Task prompt:
When you reach a picture, skip it, and retype every line below exactly.

*** Opening Available records ***

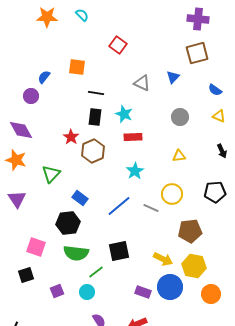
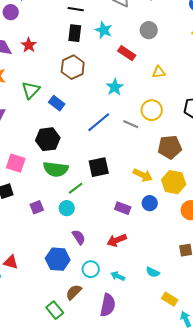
gray circle: (180, 117) -> (149, 30), moved
red star: (71, 137) -> (29, 45), moved
red rectangle: (133, 137) -> (127, 53), moved, turned 36
blue rectangle: (80, 198) -> (57, 103), moved
blue circle: (170, 287) -> (150, 203), size x0.6

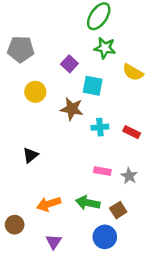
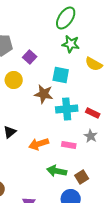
purple square: (69, 64) -> (30, 57), moved
cyan cross: (100, 127) -> (67, 109), size x1.5
gray star: (129, 176) -> (91, 136), moved
orange arrow: (49, 204) -> (39, 144), moved

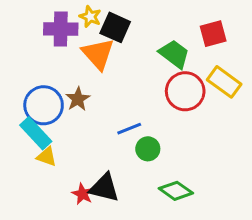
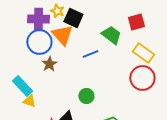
red circle: (185, 91) -> (142, 78), moved
blue circle: (44, 105) -> (39, 42), moved
blue line: (129, 129) -> (90, 54), moved
green circle: (148, 149) -> (86, 96), moved

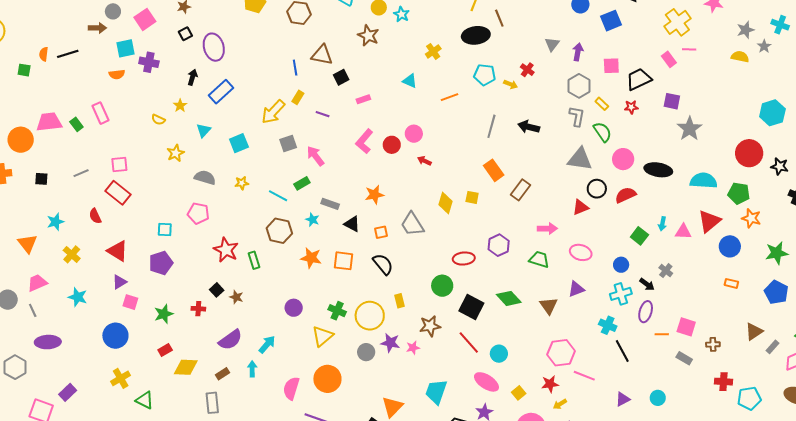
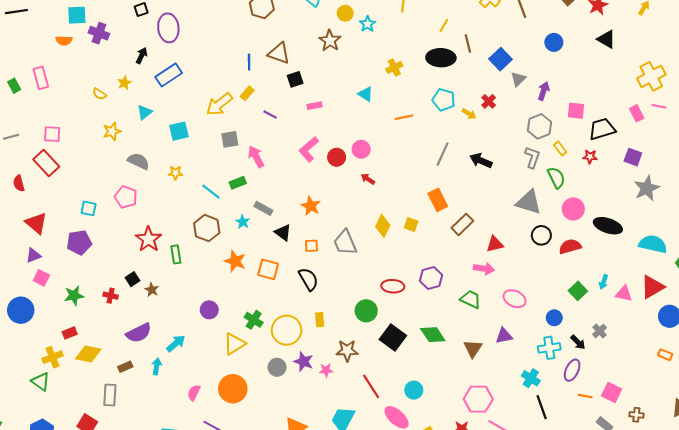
blue square: (611, 21) -> (501, 59), moved, turned -30
orange star: (374, 195) -> (311, 206), turned 30
red triangle: (580, 207) -> (495, 244), moved
red line: (469, 342) -> (371, 386), moved
yellow cross: (121, 378) -> (52, 357), moved
pink semicircle: (291, 388) -> (194, 393), size x0.7

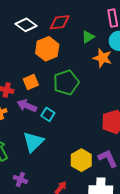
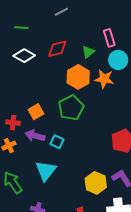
green triangle: (88, 37) -> (88, 52), moved
orange hexagon: (47, 49) -> (78, 77), moved

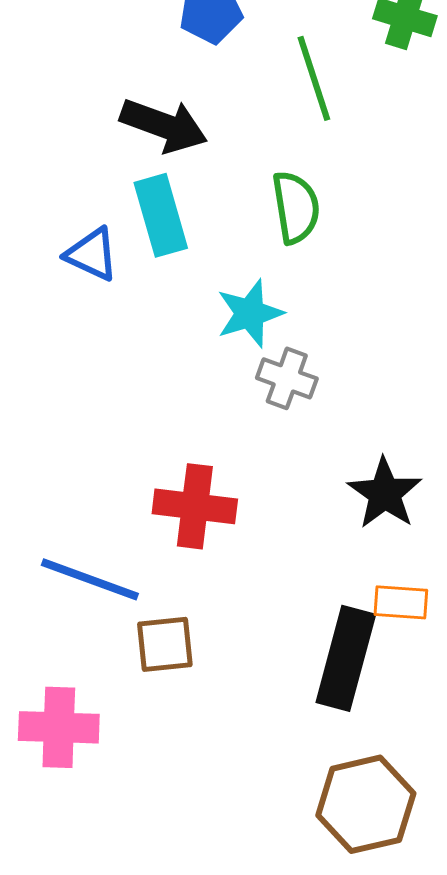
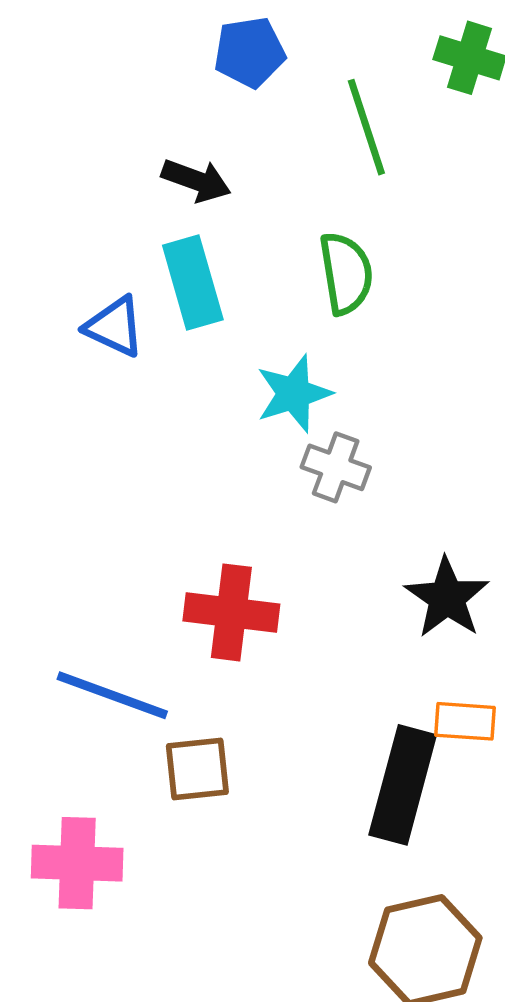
black arrow: (164, 125) -> (196, 180), size x0.7

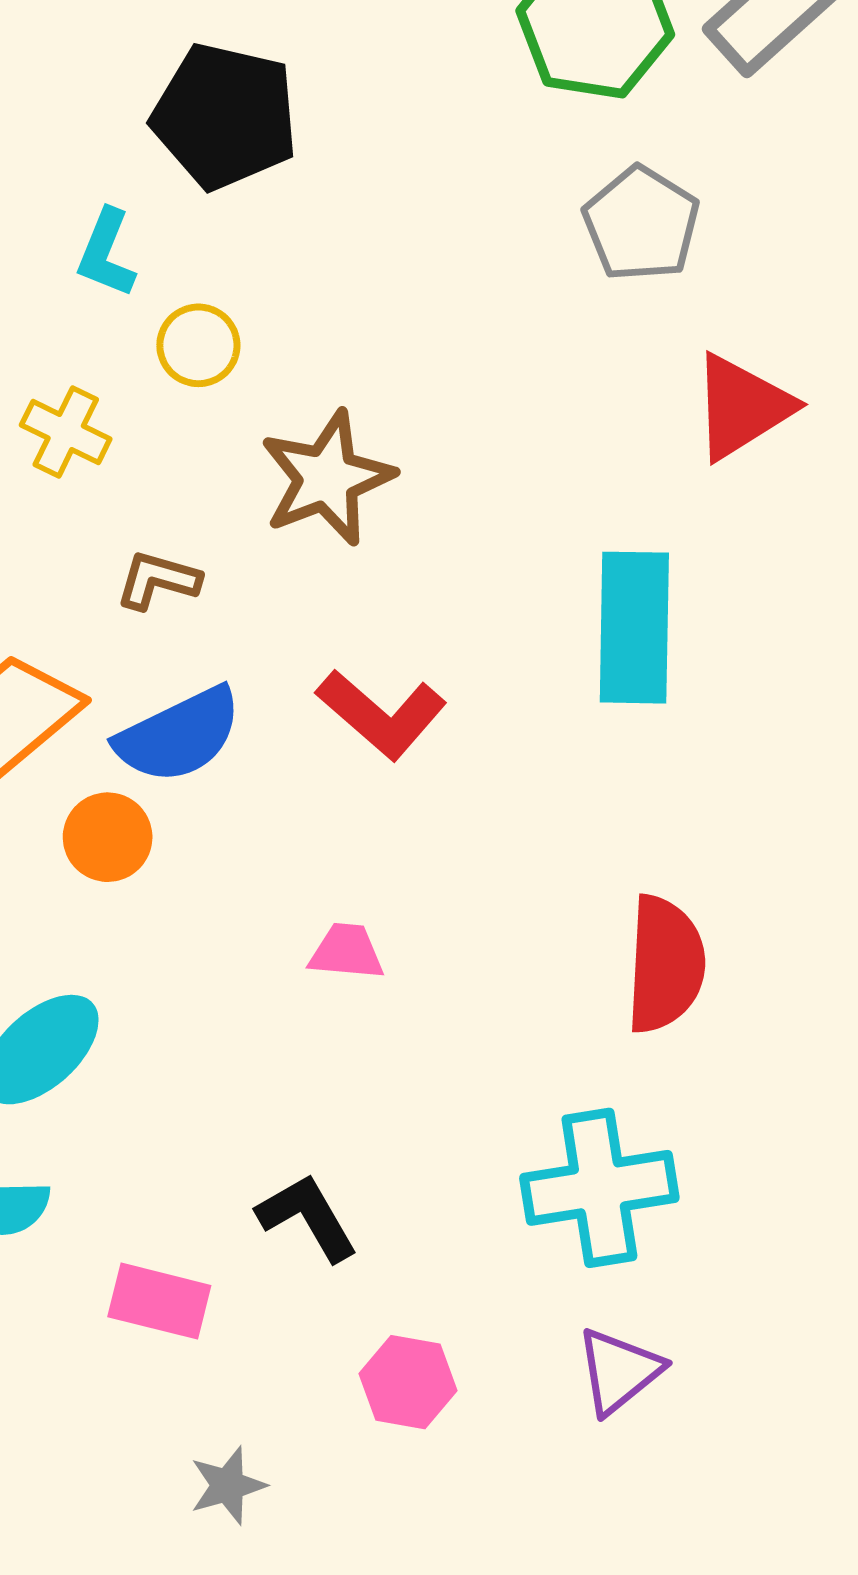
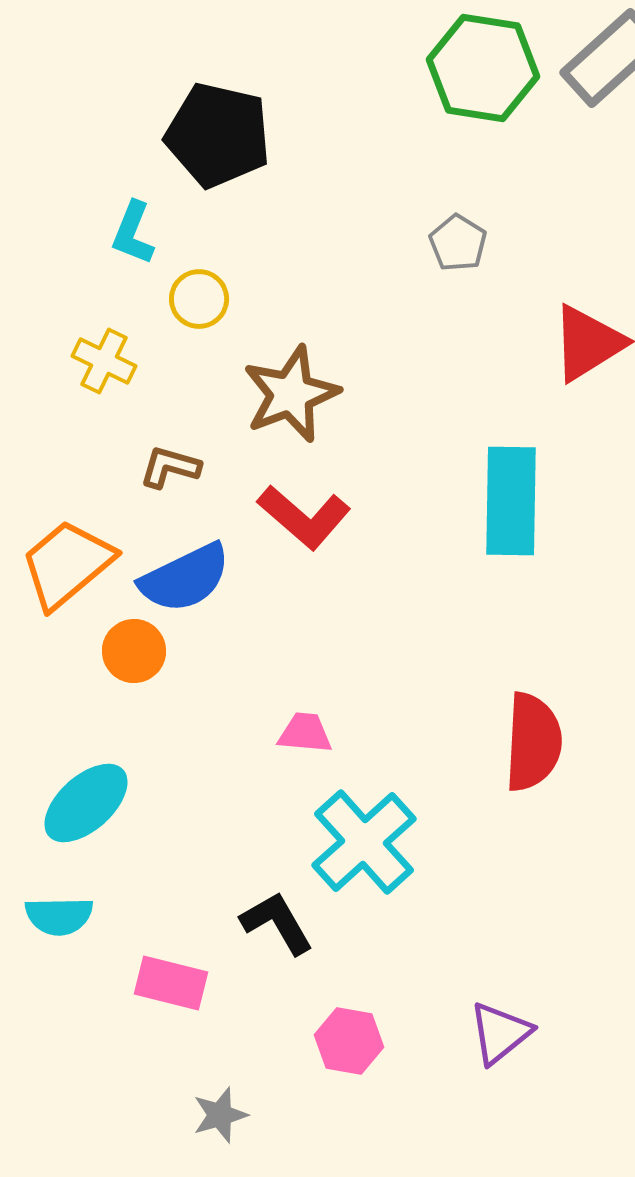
gray pentagon: (641, 224) -> (458, 243), moved, size x0.7
red L-shape: (381, 714) -> (304, 517), moved
cyan cross: (599, 1188) -> (364, 842), moved, turned -33

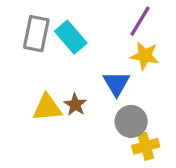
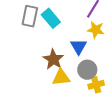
brown star: (75, 105) -> (53, 59), size x1.5
yellow triangle: (47, 108) -> (61, 77), moved

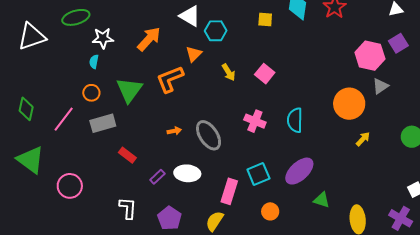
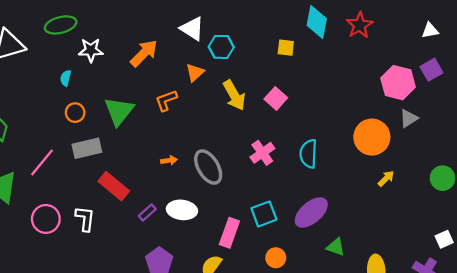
yellow square: (265, 19) -> (286, 48), moved
cyan semicircle: (94, 62) -> (66, 78), moved
yellow arrow: (229, 72) -> (234, 95), size x1.5
orange L-shape: (170, 79) -> (166, 100), size x0.7
pink line: (64, 119) -> (42, 162), moved
pink cross: (255, 121) -> (262, 153), turned 30
red rectangle: (127, 155) -> (114, 186), size x1.5
white L-shape: (128, 208) -> (85, 219), moved

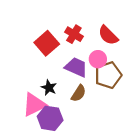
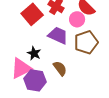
pink circle: (98, 59) -> (77, 19), moved
brown semicircle: (79, 93) -> (60, 68), moved, turned -70

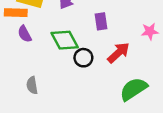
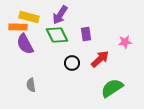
purple semicircle: (25, 34) -> (25, 44), size x1.5
green diamond: (65, 40) -> (57, 35), moved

*** Closing Available records ***

Task solution:
gray circle: (180, 117) -> (149, 30), moved
red star: (71, 137) -> (29, 45), moved
red rectangle: (133, 137) -> (127, 53), moved, turned 36
blue rectangle: (80, 198) -> (57, 103), moved
blue circle: (170, 287) -> (150, 203), size x0.6

purple square: (69, 64) -> (30, 57), moved
cyan cross: (100, 127) -> (67, 109), size x1.5
gray star: (129, 176) -> (91, 136), moved
orange arrow: (49, 204) -> (39, 144), moved

red circle: (185, 91) -> (142, 78), moved
blue circle: (44, 105) -> (39, 42), moved
blue line: (129, 129) -> (90, 54), moved
green circle: (148, 149) -> (86, 96), moved

blue square: (611, 21) -> (501, 59), moved, turned -30
orange star: (374, 195) -> (311, 206), turned 30
red triangle: (580, 207) -> (495, 244), moved
red line: (469, 342) -> (371, 386), moved
yellow cross: (121, 378) -> (52, 357), moved
pink semicircle: (291, 388) -> (194, 393), size x0.7

green triangle: (88, 37) -> (88, 52), moved
orange hexagon: (47, 49) -> (78, 77), moved

black arrow: (164, 125) -> (196, 180), size x0.7

gray pentagon: (641, 224) -> (458, 243), moved, size x0.7
red L-shape: (381, 714) -> (304, 517), moved
cyan cross: (599, 1188) -> (364, 842), moved, turned -33

brown star: (75, 105) -> (53, 59), size x1.5
yellow triangle: (47, 108) -> (61, 77), moved

yellow square: (265, 19) -> (286, 48), moved
cyan semicircle: (94, 62) -> (66, 78), moved
yellow arrow: (229, 72) -> (234, 95), size x1.5
orange L-shape: (170, 79) -> (166, 100), size x0.7
pink line: (64, 119) -> (42, 162), moved
pink cross: (255, 121) -> (262, 153), turned 30
red rectangle: (127, 155) -> (114, 186), size x1.5
white L-shape: (128, 208) -> (85, 219), moved

pink circle: (98, 59) -> (77, 19), moved
brown semicircle: (79, 93) -> (60, 68), moved, turned -70

purple semicircle: (25, 34) -> (25, 44), size x1.5
green diamond: (65, 40) -> (57, 35), moved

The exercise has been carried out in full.